====== Excerpted records ======
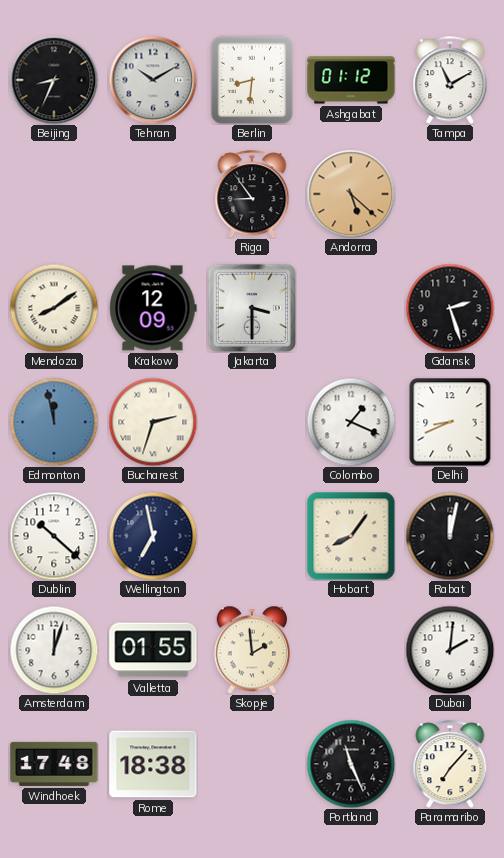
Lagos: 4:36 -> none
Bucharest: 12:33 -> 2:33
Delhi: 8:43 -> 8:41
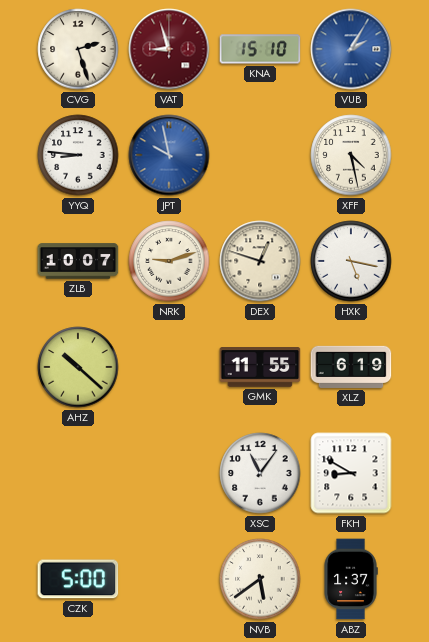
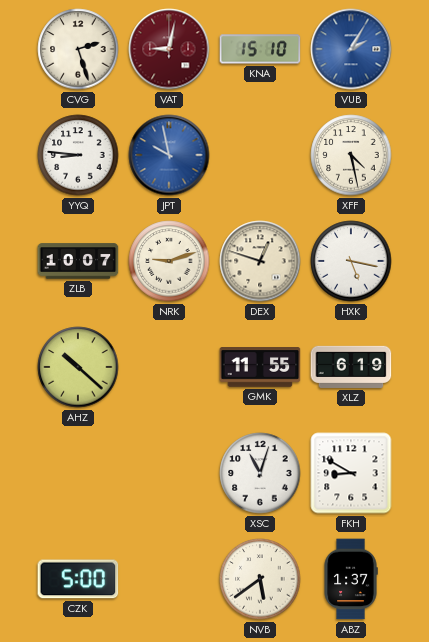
VAT: 8:57 -> 9:02
XSC: 11:06 -> 11:03
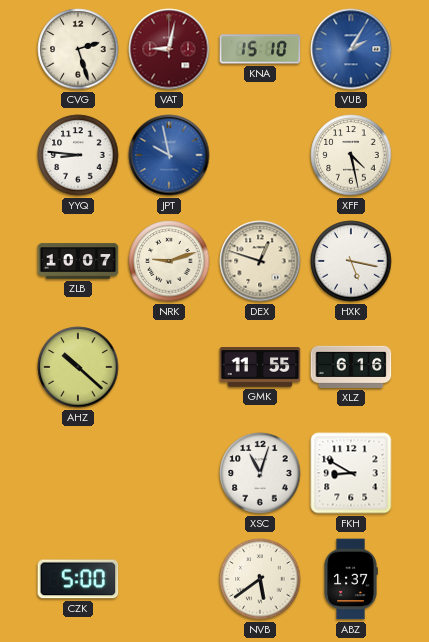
XLZ: 6:19 -> 6:16
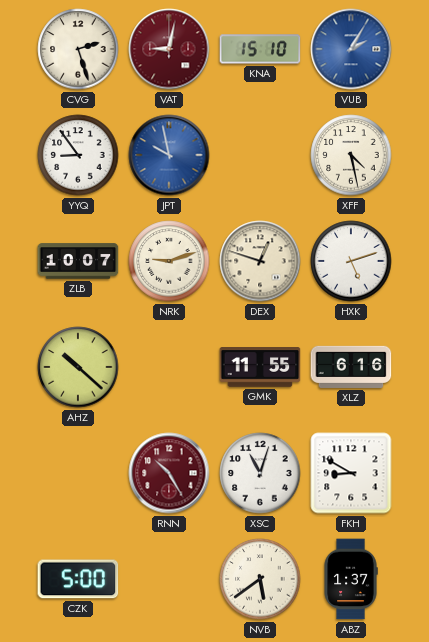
YYQ: 8:46 -> 8:54
HXK: 5:17 -> 5:12
RNN: none -> 10:25
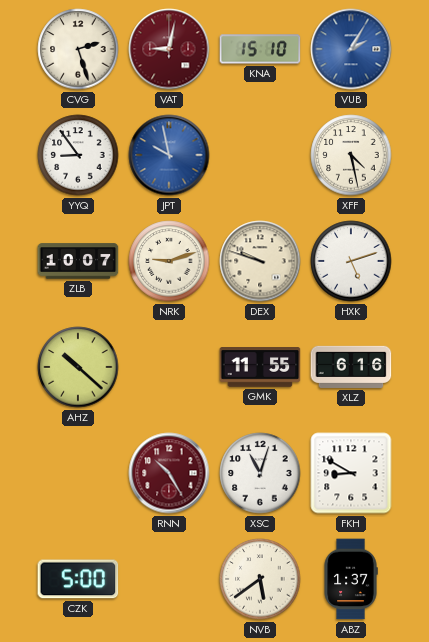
DEX: 12:48 -> 9:48
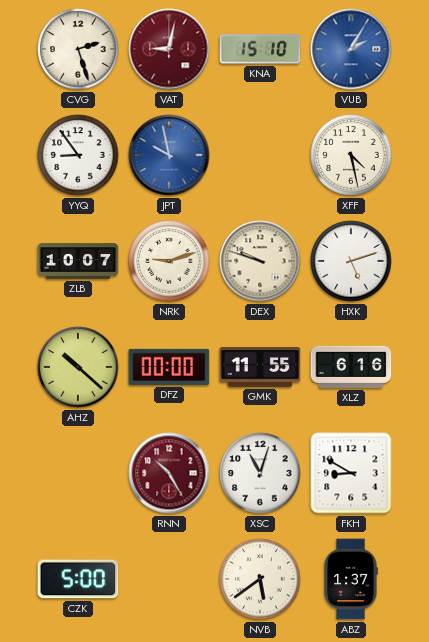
DFZ: none -> 00:00
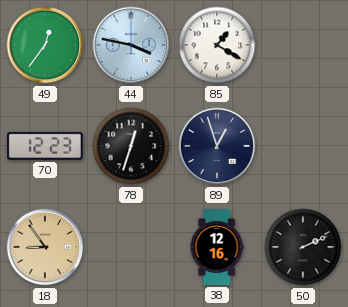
======
Exercise details
Write every line of the listing above as a JSON list of strings, one string per line, with blank lines skipped and the pictures left out.

Response for this exercise
[
  "Lagos: 4:36 -> none",
  "Bucharest: 12:33 -> 2:33",
  "Delhi: 8:43 -> 8:41",
  "VAT: 8:57 -> 9:02",
  "XSC: 11:06 -> 11:03",
  "XLZ: 6:19 -> 6:16",
  "YYQ: 8:46 -> 8:54",
  "HXK: 5:17 -> 5:12",
  "RNN: none -> 10:25",
  "DEX: 12:48 -> 9:48",
  "DFZ: none -> 00:00"
]